-- Exercise instructions --
Without changing a single character, write out every record below.
==*==
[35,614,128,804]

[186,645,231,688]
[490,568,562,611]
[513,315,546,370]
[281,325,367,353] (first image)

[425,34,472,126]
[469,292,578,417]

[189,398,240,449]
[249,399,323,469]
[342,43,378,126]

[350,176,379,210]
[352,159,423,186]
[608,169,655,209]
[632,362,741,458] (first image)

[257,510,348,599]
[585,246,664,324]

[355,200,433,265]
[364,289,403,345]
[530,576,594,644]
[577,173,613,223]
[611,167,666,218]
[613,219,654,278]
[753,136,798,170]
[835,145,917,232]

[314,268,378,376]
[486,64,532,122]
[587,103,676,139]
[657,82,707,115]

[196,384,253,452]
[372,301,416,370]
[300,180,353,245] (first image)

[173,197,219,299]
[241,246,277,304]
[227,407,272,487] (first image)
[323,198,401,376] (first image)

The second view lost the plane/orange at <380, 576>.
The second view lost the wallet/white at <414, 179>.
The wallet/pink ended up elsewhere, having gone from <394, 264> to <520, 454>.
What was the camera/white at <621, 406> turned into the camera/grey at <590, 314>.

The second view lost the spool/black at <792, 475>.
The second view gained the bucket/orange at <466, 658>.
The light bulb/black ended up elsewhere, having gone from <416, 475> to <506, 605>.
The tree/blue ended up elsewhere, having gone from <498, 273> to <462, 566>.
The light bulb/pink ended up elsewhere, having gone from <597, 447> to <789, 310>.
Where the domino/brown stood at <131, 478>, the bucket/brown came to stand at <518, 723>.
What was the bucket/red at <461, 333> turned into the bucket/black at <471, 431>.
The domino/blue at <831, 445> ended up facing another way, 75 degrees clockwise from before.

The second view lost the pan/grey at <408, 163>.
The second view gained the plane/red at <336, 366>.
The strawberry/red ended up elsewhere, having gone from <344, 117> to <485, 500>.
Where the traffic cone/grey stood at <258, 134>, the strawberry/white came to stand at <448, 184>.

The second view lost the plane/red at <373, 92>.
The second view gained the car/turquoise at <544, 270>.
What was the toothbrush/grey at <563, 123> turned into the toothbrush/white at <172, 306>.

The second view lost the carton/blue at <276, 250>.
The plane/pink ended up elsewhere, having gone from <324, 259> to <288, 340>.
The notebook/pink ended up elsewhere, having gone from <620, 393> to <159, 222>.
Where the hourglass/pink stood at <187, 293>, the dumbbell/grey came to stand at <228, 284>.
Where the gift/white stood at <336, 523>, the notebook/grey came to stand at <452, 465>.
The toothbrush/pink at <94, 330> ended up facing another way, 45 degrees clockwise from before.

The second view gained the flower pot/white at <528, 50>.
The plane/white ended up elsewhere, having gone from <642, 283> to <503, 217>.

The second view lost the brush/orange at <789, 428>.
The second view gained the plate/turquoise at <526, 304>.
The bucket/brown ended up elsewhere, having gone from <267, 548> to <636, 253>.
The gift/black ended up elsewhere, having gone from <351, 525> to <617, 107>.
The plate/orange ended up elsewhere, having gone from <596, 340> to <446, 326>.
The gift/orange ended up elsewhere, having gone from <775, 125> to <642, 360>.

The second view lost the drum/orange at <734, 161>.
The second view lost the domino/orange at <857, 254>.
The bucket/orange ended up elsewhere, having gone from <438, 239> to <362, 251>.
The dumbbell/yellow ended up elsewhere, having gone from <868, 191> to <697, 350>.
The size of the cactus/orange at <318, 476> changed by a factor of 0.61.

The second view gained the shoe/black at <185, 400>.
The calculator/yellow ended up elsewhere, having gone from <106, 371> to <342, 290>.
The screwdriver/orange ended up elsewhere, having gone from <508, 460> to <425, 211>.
==*==
-- Reply to the task --
[35,614,128,804]

[186,645,231,688]
[490,568,562,611]
[513,315,546,370]
[281,325,367,353] (first image)

[425,34,472,126]
[469,292,578,417]

[189,398,240,449]
[249,399,323,469]
[342,43,378,126]

[350,176,379,210]
[352,159,423,186]
[608,169,655,209]
[632,362,741,458] (first image)

[257,510,348,599]
[585,246,664,324]

[355,200,433,265]
[364,289,403,345]
[530,576,594,644]
[577,173,613,223]
[611,167,666,218]
[613,219,654,278]
[753,136,798,170]
[835,145,917,232]

[314,268,378,376]
[486,64,532,122]
[587,103,676,139]
[657,82,707,115]

[196,384,253,452]
[372,301,416,370]
[300,180,353,245] (first image)

[173,197,219,299]
[241,246,277,304]
[227,407,272,487] (first image)
[323,198,401,376] (first image)

The second view lost the plane/orange at <380, 576>.
The second view lost the wallet/white at <414, 179>.
The wallet/pink ended up elsewhere, having gone from <394, 264> to <520, 454>.
What was the camera/white at <621, 406> turned into the camera/grey at <590, 314>.

The second view lost the spool/black at <792, 475>.
The second view gained the bucket/orange at <466, 658>.
The light bulb/black ended up elsewhere, having gone from <416, 475> to <506, 605>.
The tree/blue ended up elsewhere, having gone from <498, 273> to <462, 566>.
The light bulb/pink ended up elsewhere, having gone from <597, 447> to <789, 310>.
Where the domino/brown stood at <131, 478>, the bucket/brown came to stand at <518, 723>.
What was the bucket/red at <461, 333> turned into the bucket/black at <471, 431>.
The domino/blue at <831, 445> ended up facing another way, 75 degrees clockwise from before.

The second view lost the pan/grey at <408, 163>.
The second view gained the plane/red at <336, 366>.
The strawberry/red ended up elsewhere, having gone from <344, 117> to <485, 500>.
Where the traffic cone/grey stood at <258, 134>, the strawberry/white came to stand at <448, 184>.

The second view lost the plane/red at <373, 92>.
The second view gained the car/turquoise at <544, 270>.
What was the toothbrush/grey at <563, 123> turned into the toothbrush/white at <172, 306>.

The second view lost the carton/blue at <276, 250>.
The plane/pink ended up elsewhere, having gone from <324, 259> to <288, 340>.
The notebook/pink ended up elsewhere, having gone from <620, 393> to <159, 222>.
Where the hourglass/pink stood at <187, 293>, the dumbbell/grey came to stand at <228, 284>.
Where the gift/white stood at <336, 523>, the notebook/grey came to stand at <452, 465>.
The toothbrush/pink at <94, 330> ended up facing another way, 45 degrees clockwise from before.

The second view gained the flower pot/white at <528, 50>.
The plane/white ended up elsewhere, having gone from <642, 283> to <503, 217>.

The second view lost the brush/orange at <789, 428>.
The second view gained the plate/turquoise at <526, 304>.
The bucket/brown ended up elsewhere, having gone from <267, 548> to <636, 253>.
The gift/black ended up elsewhere, having gone from <351, 525> to <617, 107>.
The plate/orange ended up elsewhere, having gone from <596, 340> to <446, 326>.
The gift/orange ended up elsewhere, having gone from <775, 125> to <642, 360>.

The second view lost the drum/orange at <734, 161>.
The second view lost the domino/orange at <857, 254>.
The bucket/orange ended up elsewhere, having gone from <438, 239> to <362, 251>.
The dumbbell/yellow ended up elsewhere, having gone from <868, 191> to <697, 350>.
The size of the cactus/orange at <318, 476> changed by a factor of 0.61.

The second view gained the shoe/black at <185, 400>.
The calculator/yellow ended up elsewhere, having gone from <106, 371> to <342, 290>.
The screwdriver/orange ended up elsewhere, having gone from <508, 460> to <425, 211>.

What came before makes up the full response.